* _EXERCISE GOAL_
Whatever appears in the records apart from pictures must be reproduced exactly.

Object matching data
────────────────────
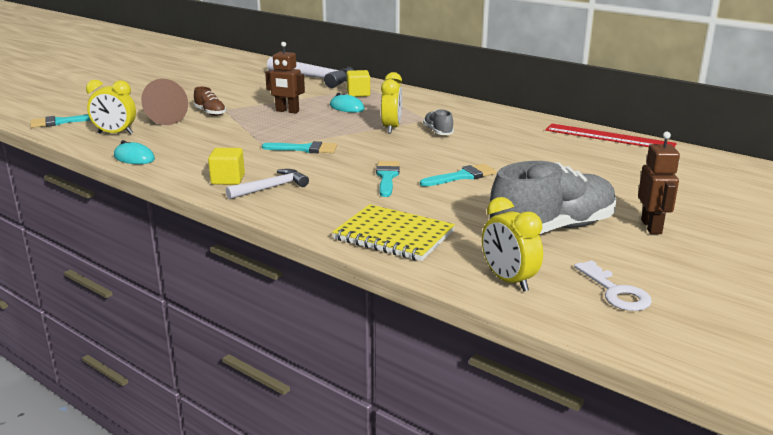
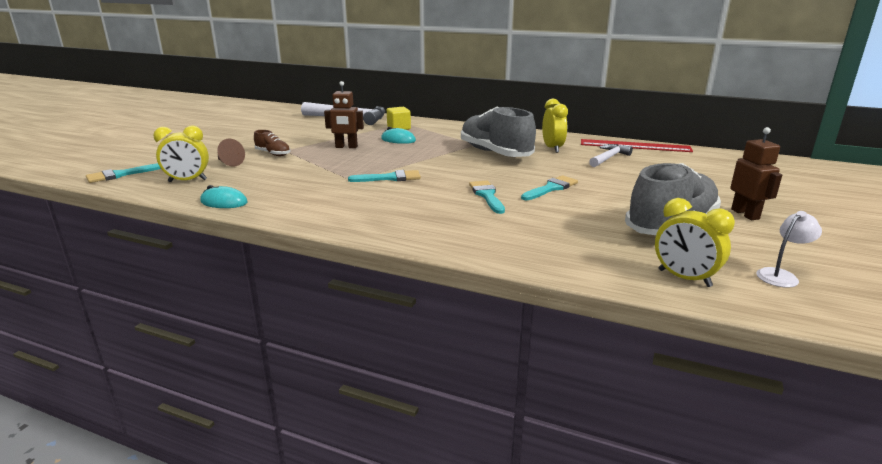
camera: 15 degrees left, 0 degrees up
(163, 119) = (229, 163): brown cone -> brown cone, size x0.62
(228, 179) = (337, 213): yellow cube -> none
(271, 188) = (387, 216): white hammer -> white hammer (608, 158)
(391, 128) = (452, 153): yellow clock -> yellow clock (552, 148)
(394, 235) = (542, 249): yellow notebook -> none
(438, 132) = (495, 153): grey shoe -> grey shoe, size x2.19
(615, 292) = (781, 275): white key -> white lamp

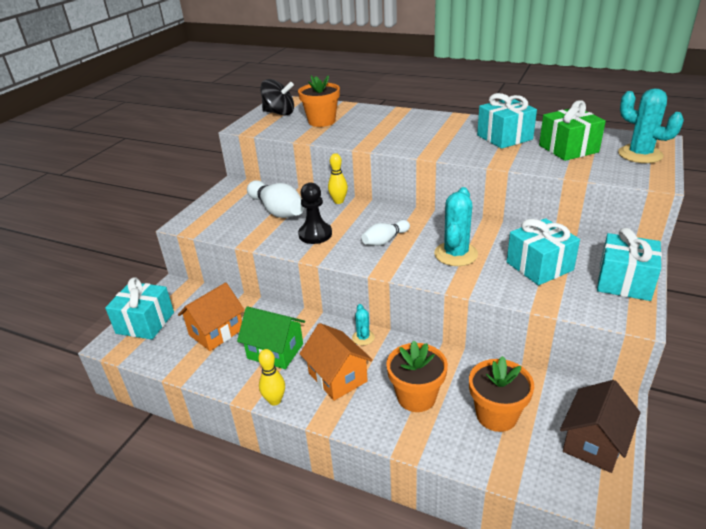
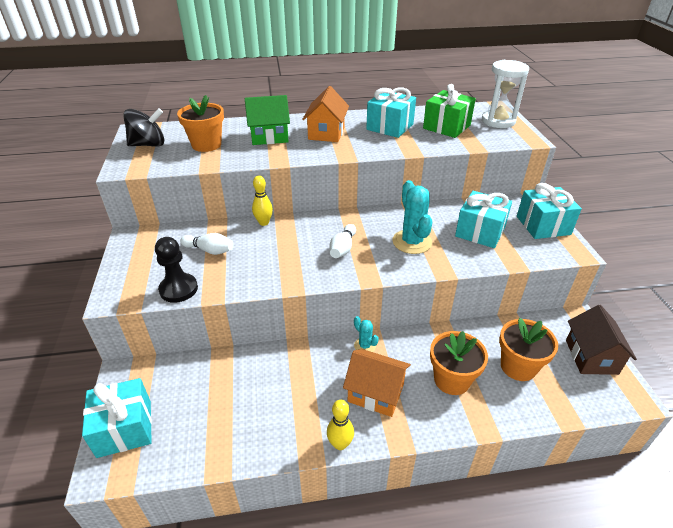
camera: 35 degrees left, 5 degrees up
(216, 332) = (219, 402): orange house -> orange house (326, 133)
(275, 351) = (297, 394): green house -> green house (269, 137)
(277, 210) = (209, 250): white bowling pin -> white bowling pin, size x0.59
(315, 234) = (273, 263): black pawn -> black pawn (178, 289)
(640, 154) = (498, 121): turquoise cactus -> white hourglass

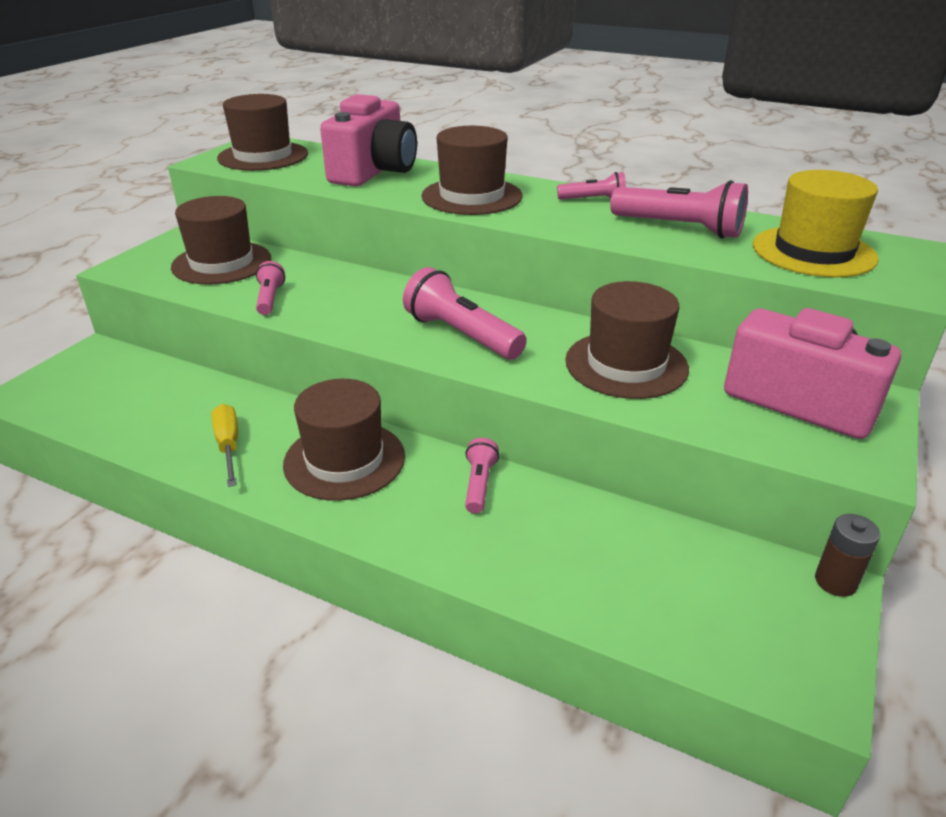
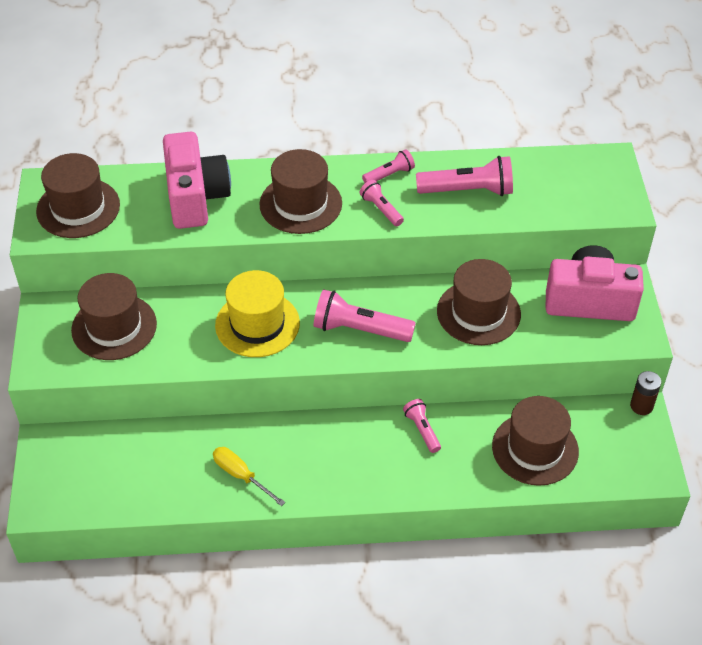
camera: 30 degrees left, 15 degrees up
(270, 299) = (195, 350): pink flashlight -> pink flashlight (381, 209)
(344, 460) = (326, 451): brown hat -> brown hat (535, 449)
(813, 252) = (561, 187): yellow hat -> yellow hat (257, 324)

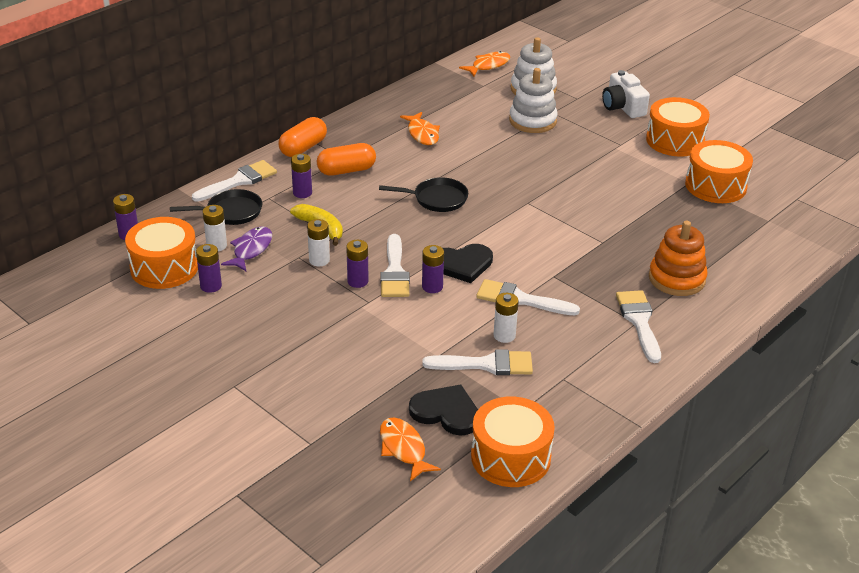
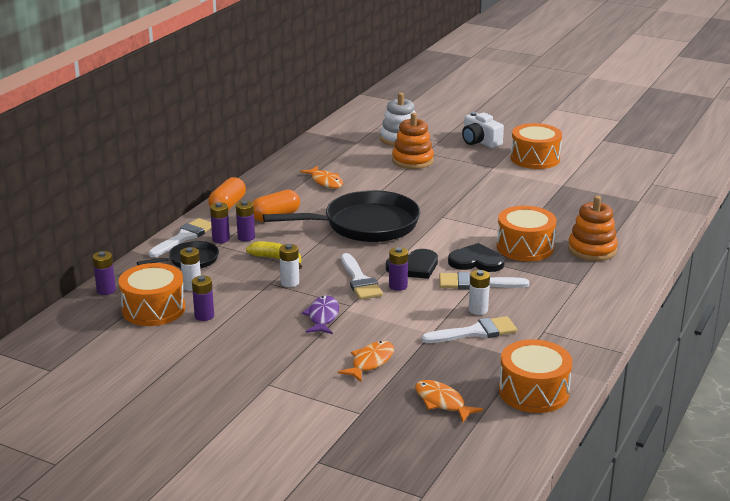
camera: 15 degrees left, 10 degrees down
(251, 250) = (224, 284): purple fish -> purple fish (322, 317)
(357, 281) = (332, 292): purple battery -> purple battery (221, 239)
(436, 199) = (365, 225): black pan -> black pan, size x1.99
(446, 412) = (462, 370): black heart -> black heart (476, 261)
(488, 65) = (353, 128): orange fish -> orange fish (370, 362)
(532, 121) = (412, 160): white stacking toy -> orange stacking toy
(639, 322) = (580, 283): white brush -> none
(715, 186) = (584, 184): orange drum -> orange drum (525, 247)

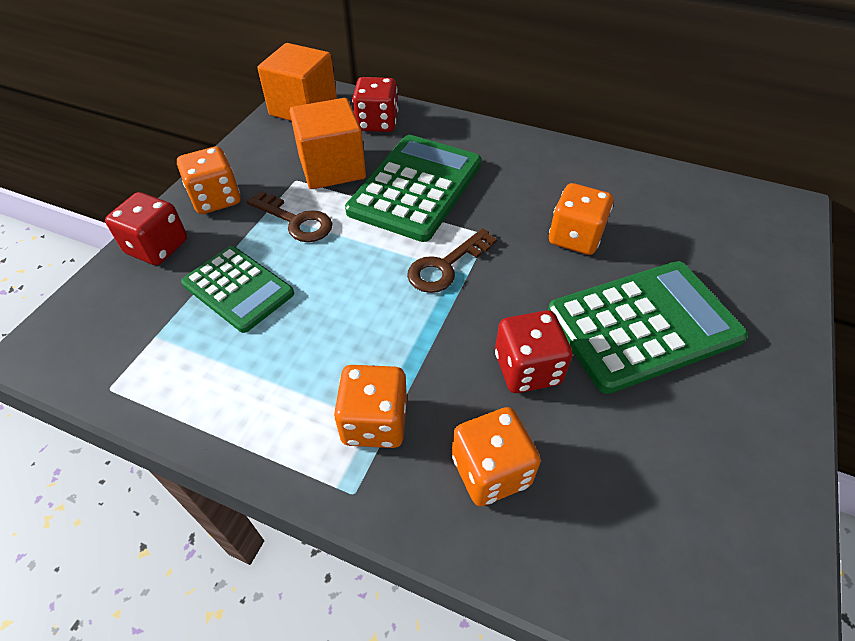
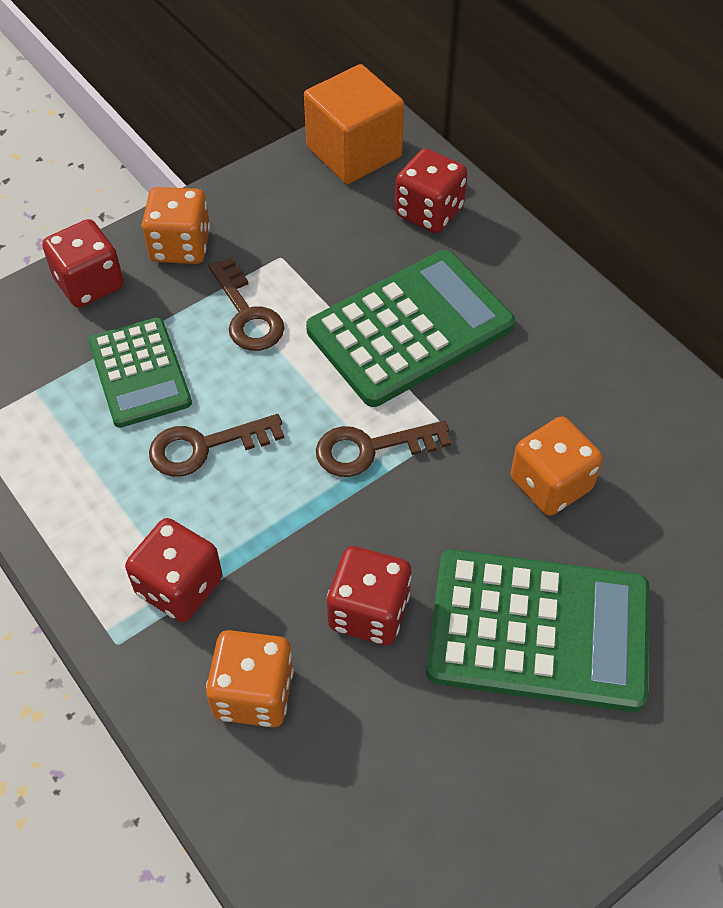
camera: 30 degrees right, 5 degrees up
(325, 316) = (205, 447): none -> brown key
(332, 168) = (332, 257): orange cube -> none
(374, 422) = (179, 586): orange dice -> red dice

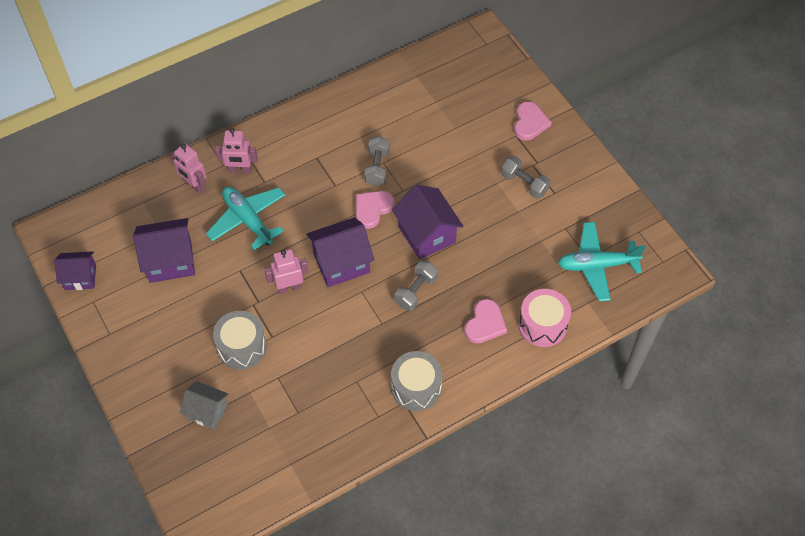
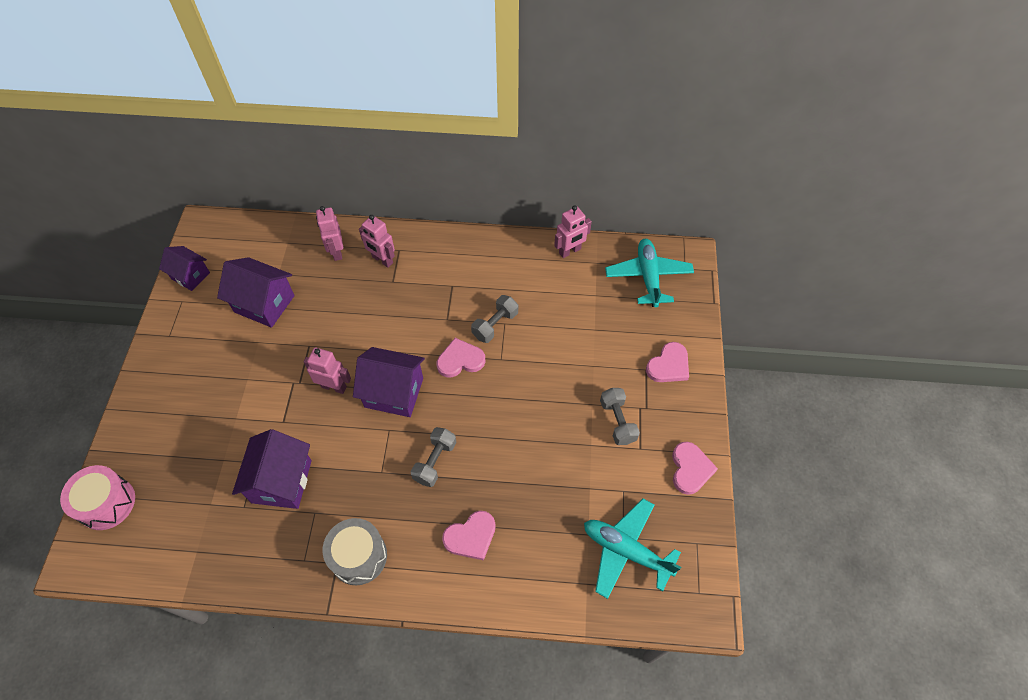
camera: 35 degrees right, 0 degrees up
(207, 412) = (177, 454): grey house -> none
(242, 347) = (252, 414): grey drum -> none
(248, 220) = (352, 306): turquoise plane -> turquoise plane (648, 277)
(388, 78) = (570, 251): none -> pink robot
(416, 291) = (435, 461): grey dumbbell -> grey dumbbell turned 45 degrees counterclockwise
(426, 234) = (488, 413): purple house -> purple house (282, 481)
(542, 325) = (524, 576): pink drum -> pink drum (107, 503)
(598, 186) = (690, 469): none -> pink heart

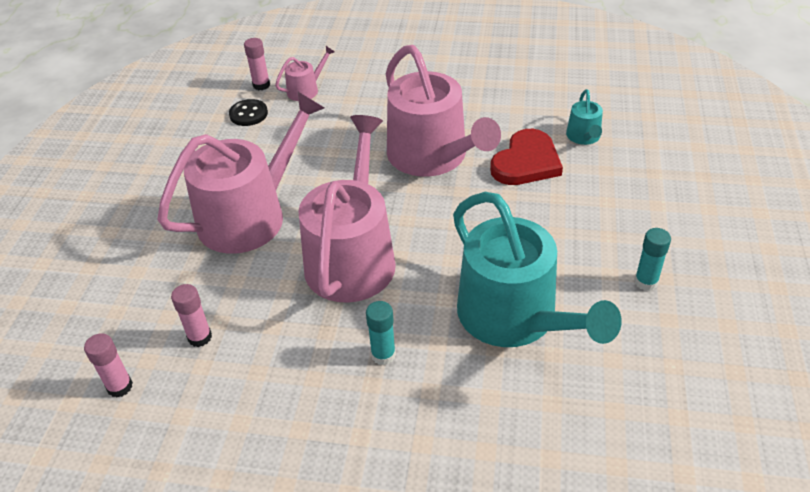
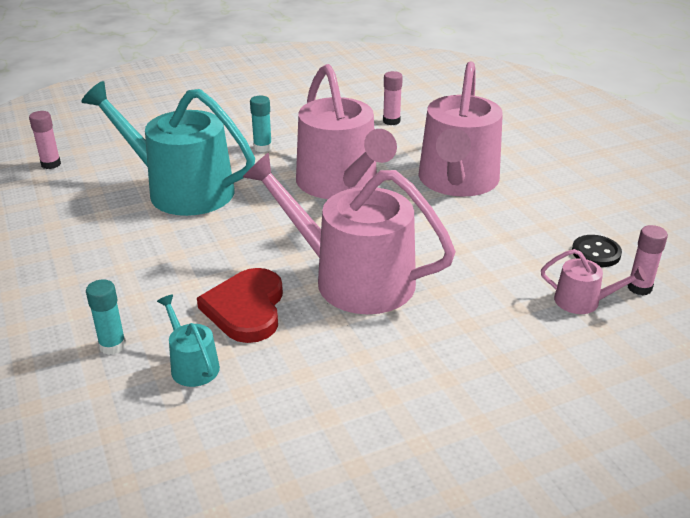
camera: 145 degrees right, 10 degrees down
(120, 387) = (406, 95): pink glue stick -> pink glue stick (51, 164)
(306, 90) = (583, 301): pink watering can -> pink watering can turned 90 degrees counterclockwise
(646, 282) = (77, 243): turquoise glue stick -> turquoise glue stick (112, 346)

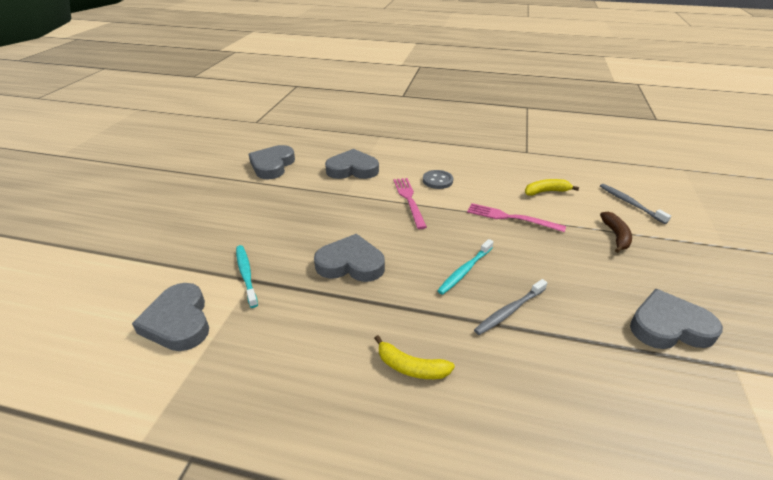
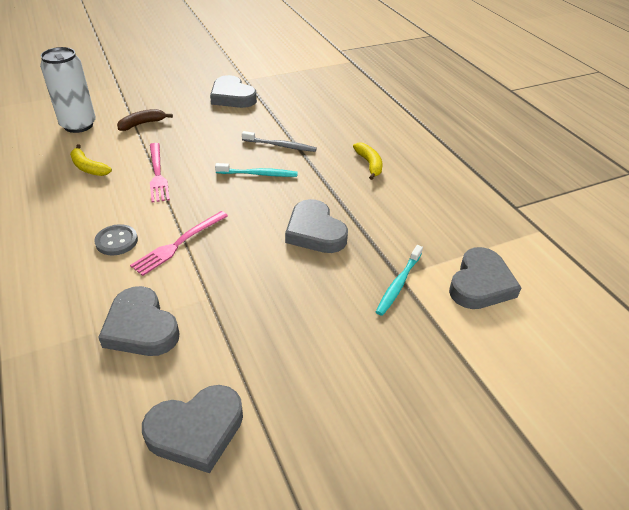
camera: 130 degrees left, 5 degrees up
(629, 203) = (78, 125): grey toothbrush -> white can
────────────────────
* _EXERCISE ANSWER_
camera: 15 degrees left, 0 degrees up
(163, 119) = (229, 163): brown cone -> brown cone, size x0.62
(228, 179) = (337, 213): yellow cube -> none
(271, 188) = (387, 216): white hammer -> white hammer (608, 158)
(391, 128) = (452, 153): yellow clock -> yellow clock (552, 148)
(394, 235) = (542, 249): yellow notebook -> none
(438, 132) = (495, 153): grey shoe -> grey shoe, size x2.19
(615, 292) = (781, 275): white key -> white lamp

camera: 35 degrees left, 5 degrees up
(216, 332) = (219, 402): orange house -> orange house (326, 133)
(275, 351) = (297, 394): green house -> green house (269, 137)
(277, 210) = (209, 250): white bowling pin -> white bowling pin, size x0.59
(315, 234) = (273, 263): black pawn -> black pawn (178, 289)
(640, 154) = (498, 121): turquoise cactus -> white hourglass

camera: 30 degrees left, 15 degrees up
(270, 299) = (195, 350): pink flashlight -> pink flashlight (381, 209)
(344, 460) = (326, 451): brown hat -> brown hat (535, 449)
(813, 252) = (561, 187): yellow hat -> yellow hat (257, 324)

camera: 15 degrees left, 10 degrees down
(251, 250) = (224, 284): purple fish -> purple fish (322, 317)
(357, 281) = (332, 292): purple battery -> purple battery (221, 239)
(436, 199) = (365, 225): black pan -> black pan, size x1.99
(446, 412) = (462, 370): black heart -> black heart (476, 261)
(488, 65) = (353, 128): orange fish -> orange fish (370, 362)
(532, 121) = (412, 160): white stacking toy -> orange stacking toy
(639, 322) = (580, 283): white brush -> none
(715, 186) = (584, 184): orange drum -> orange drum (525, 247)

camera: 30 degrees right, 5 degrees up
(325, 316) = (205, 447): none -> brown key
(332, 168) = (332, 257): orange cube -> none
(374, 422) = (179, 586): orange dice -> red dice

camera: 35 degrees right, 0 degrees up
(207, 412) = (177, 454): grey house -> none
(242, 347) = (252, 414): grey drum -> none
(248, 220) = (352, 306): turquoise plane -> turquoise plane (648, 277)
(388, 78) = (570, 251): none -> pink robot
(416, 291) = (435, 461): grey dumbbell -> grey dumbbell turned 45 degrees counterclockwise
(426, 234) = (488, 413): purple house -> purple house (282, 481)
(542, 325) = (524, 576): pink drum -> pink drum (107, 503)
(598, 186) = (690, 469): none -> pink heart

camera: 145 degrees right, 10 degrees down
(120, 387) = (406, 95): pink glue stick -> pink glue stick (51, 164)
(306, 90) = (583, 301): pink watering can -> pink watering can turned 90 degrees counterclockwise
(646, 282) = (77, 243): turquoise glue stick -> turquoise glue stick (112, 346)

camera: 130 degrees left, 5 degrees up
(629, 203) = (78, 125): grey toothbrush -> white can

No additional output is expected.